Every picture should be left out, but the lines below must be repeated exactly.
----
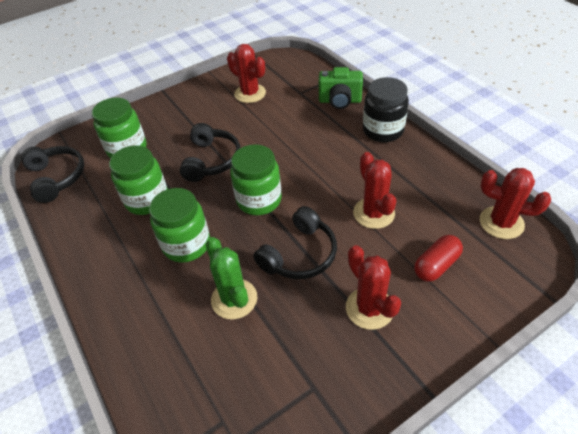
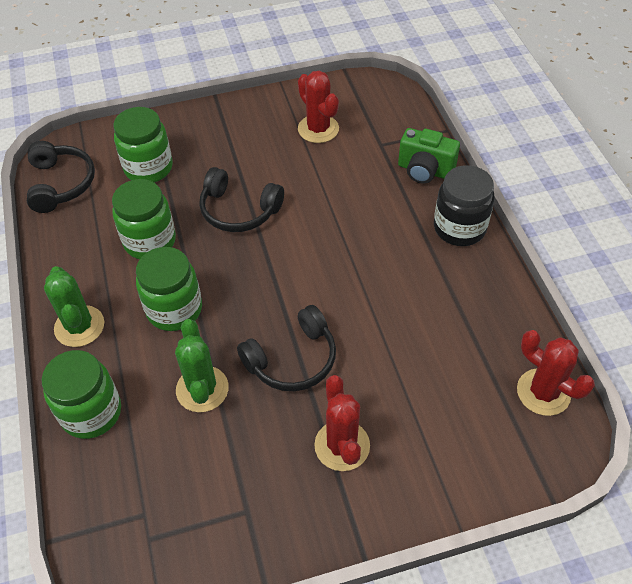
camera: 15 degrees right, 5 degrees up
(108, 280) = (79, 326): none -> green cactus
(211, 160) = (239, 210): black headphones -> black headphones turned 90 degrees clockwise
(259, 200) = (273, 278): green jar -> green jar (91, 412)
(373, 213) = (398, 334): red cactus -> none
(436, 265) = (440, 420): red capsule -> none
----
▸ **WRITTEN RESPONSE**
camera: 15 degrees right, 5 degrees up
(108, 280) = (79, 326): none -> green cactus
(211, 160) = (239, 210): black headphones -> black headphones turned 90 degrees clockwise
(259, 200) = (273, 278): green jar -> green jar (91, 412)
(373, 213) = (398, 334): red cactus -> none
(436, 265) = (440, 420): red capsule -> none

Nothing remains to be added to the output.